# Records provided:
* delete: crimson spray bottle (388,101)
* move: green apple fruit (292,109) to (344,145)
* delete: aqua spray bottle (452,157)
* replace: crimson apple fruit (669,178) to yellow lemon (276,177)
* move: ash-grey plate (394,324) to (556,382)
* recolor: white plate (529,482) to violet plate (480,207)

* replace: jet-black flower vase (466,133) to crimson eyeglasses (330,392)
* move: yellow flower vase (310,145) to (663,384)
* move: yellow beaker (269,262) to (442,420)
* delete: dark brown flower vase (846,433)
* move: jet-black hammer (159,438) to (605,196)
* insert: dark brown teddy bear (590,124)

---

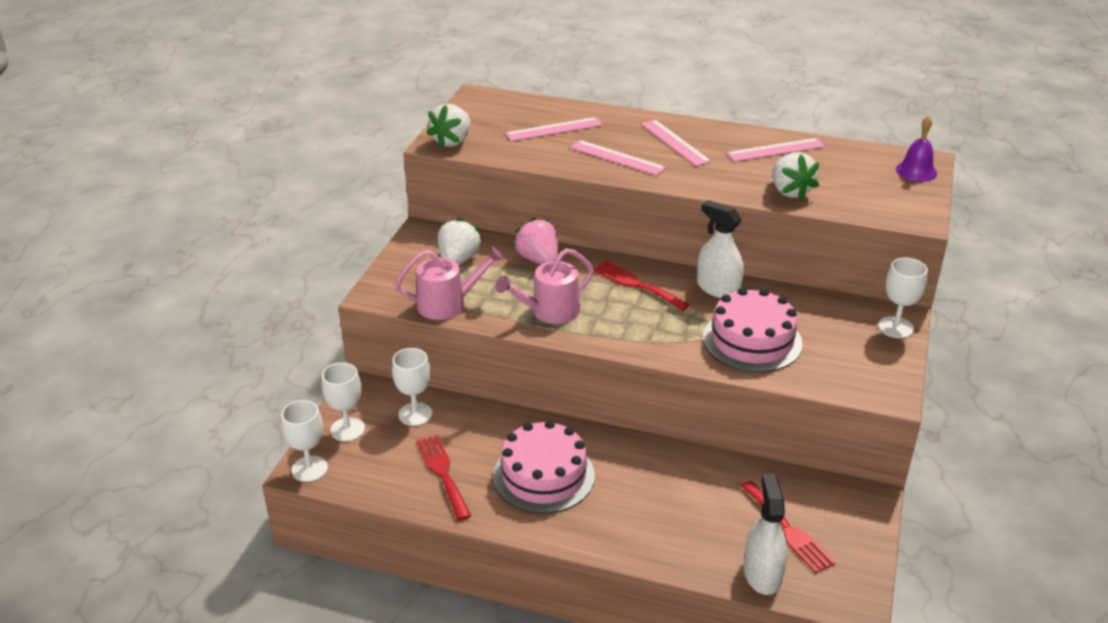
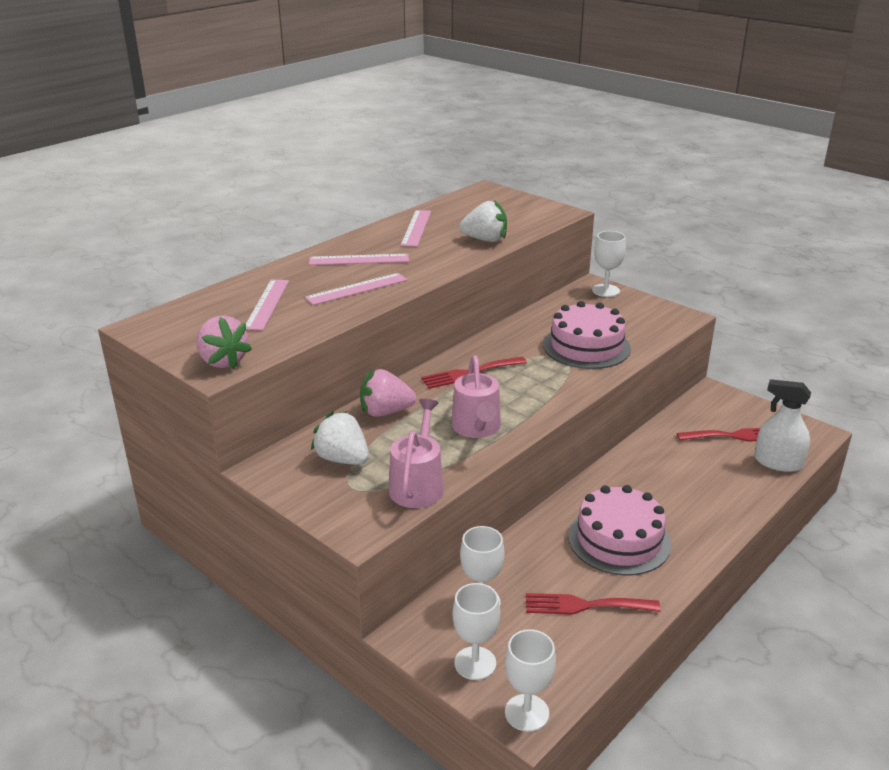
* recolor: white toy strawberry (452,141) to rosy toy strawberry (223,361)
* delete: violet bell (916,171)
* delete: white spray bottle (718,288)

--

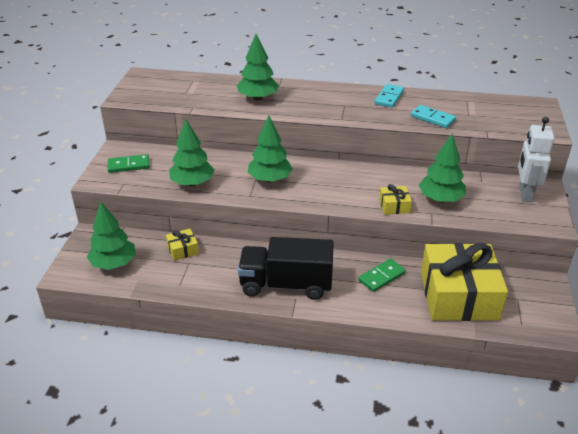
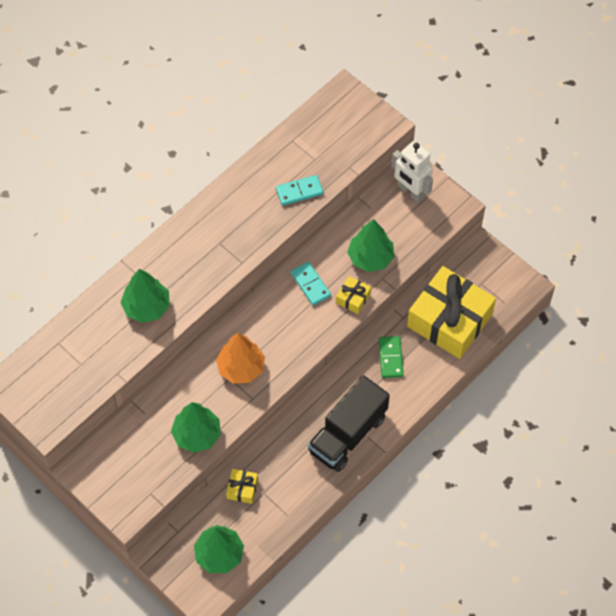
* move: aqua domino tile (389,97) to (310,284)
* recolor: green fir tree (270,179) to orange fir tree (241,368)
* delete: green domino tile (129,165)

# What this task involves:
Number of lines above containing "fruit": give it, with no other text.

# Written response:
2